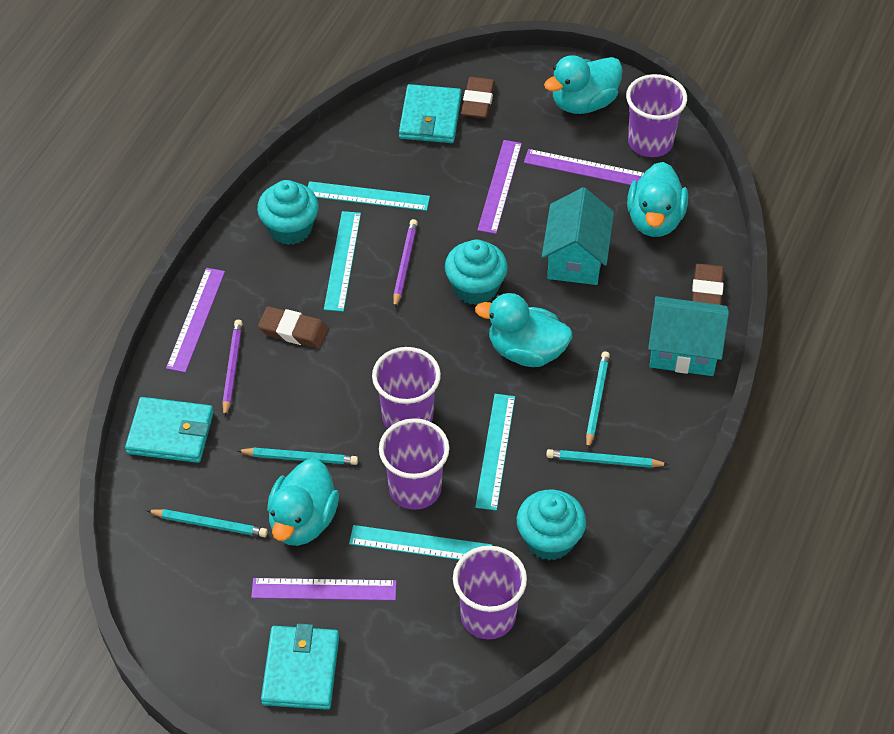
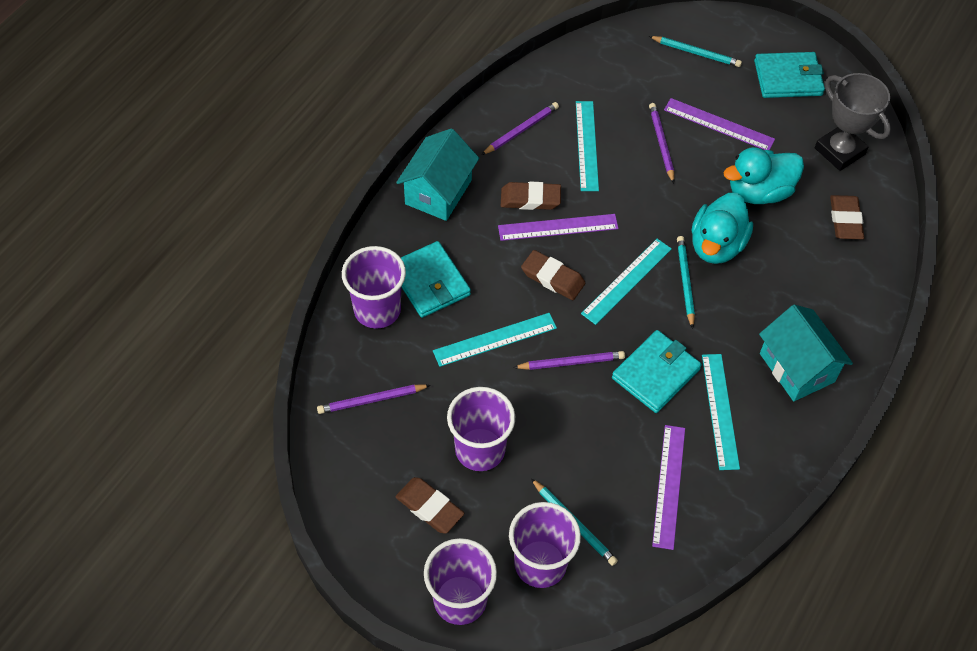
brown eraser: 3 -> 4
grey trophy: 0 -> 1
purple pencil: 2 -> 4
purple ruler: 4 -> 3
turquoise cupcake: 3 -> 0
turquoise duck: 4 -> 2
turquoise pencil: 4 -> 3

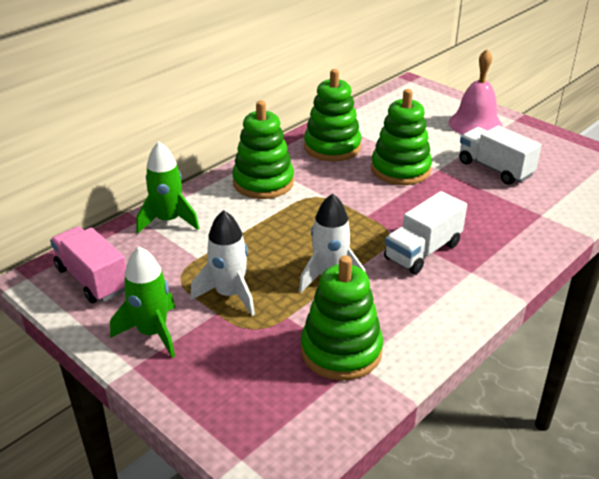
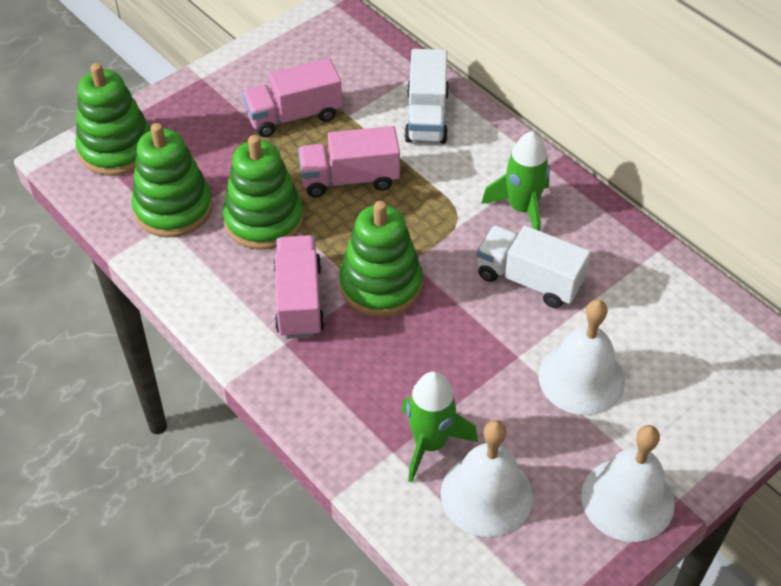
pink bell: 1 -> 0
pink truck: 1 -> 3
white bell: 0 -> 3
white rocket: 2 -> 0

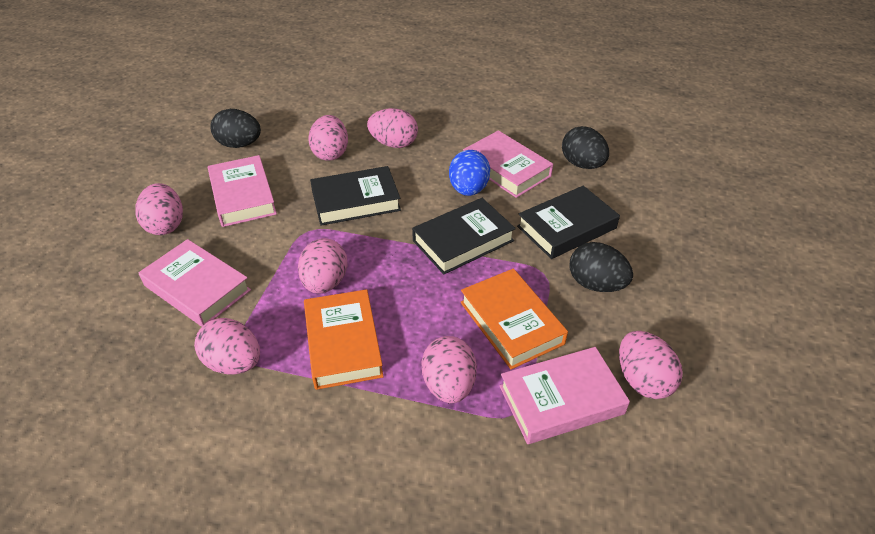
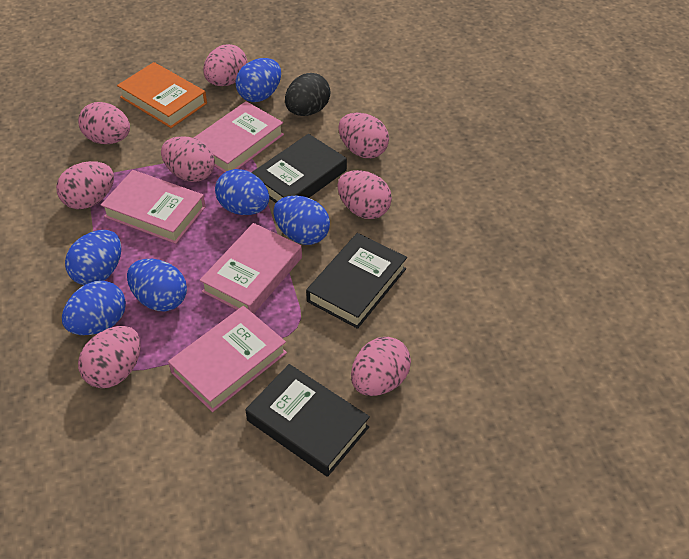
black egg: 3 -> 1
blue egg: 1 -> 6
orange book: 2 -> 1
pink egg: 7 -> 8

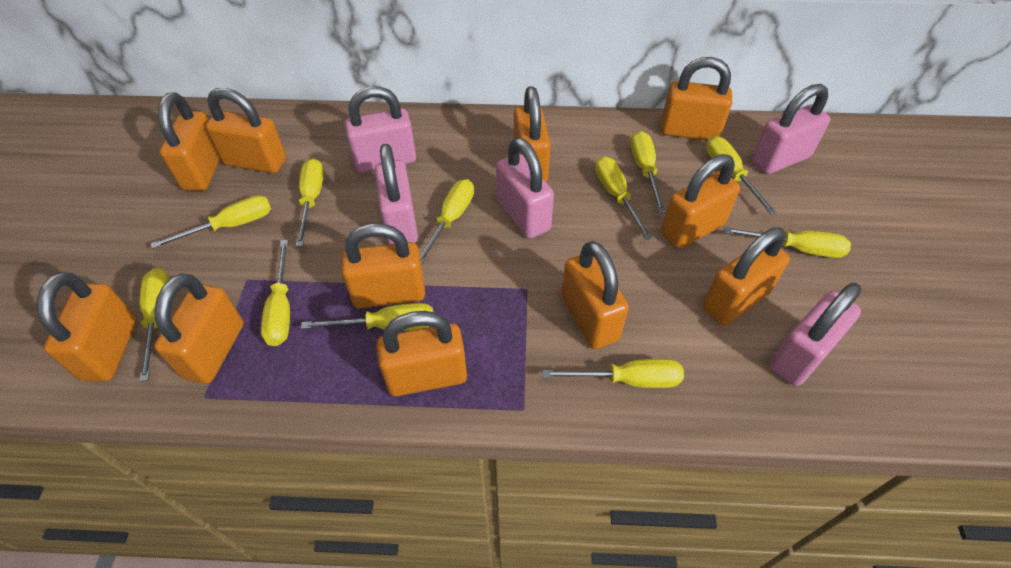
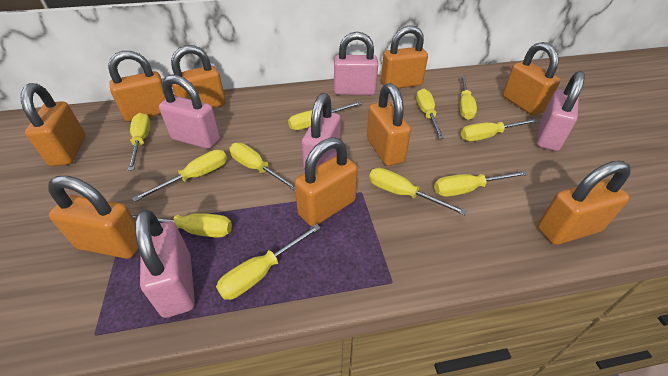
orange padlock: 11 -> 9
___
▸ Directions
Your answer must be the lines from the one containing "grey trophy: 0 -> 1" through the last line of the records, copied exactly, with no pictures.

▸ Answer to the exercise
grey trophy: 0 -> 1
purple pencil: 2 -> 4
purple ruler: 4 -> 3
turquoise cupcake: 3 -> 0
turquoise duck: 4 -> 2
turquoise pencil: 4 -> 3

pink bell: 1 -> 0
pink truck: 1 -> 3
white bell: 0 -> 3
white rocket: 2 -> 0

black egg: 3 -> 1
blue egg: 1 -> 6
orange book: 2 -> 1
pink egg: 7 -> 8

orange padlock: 11 -> 9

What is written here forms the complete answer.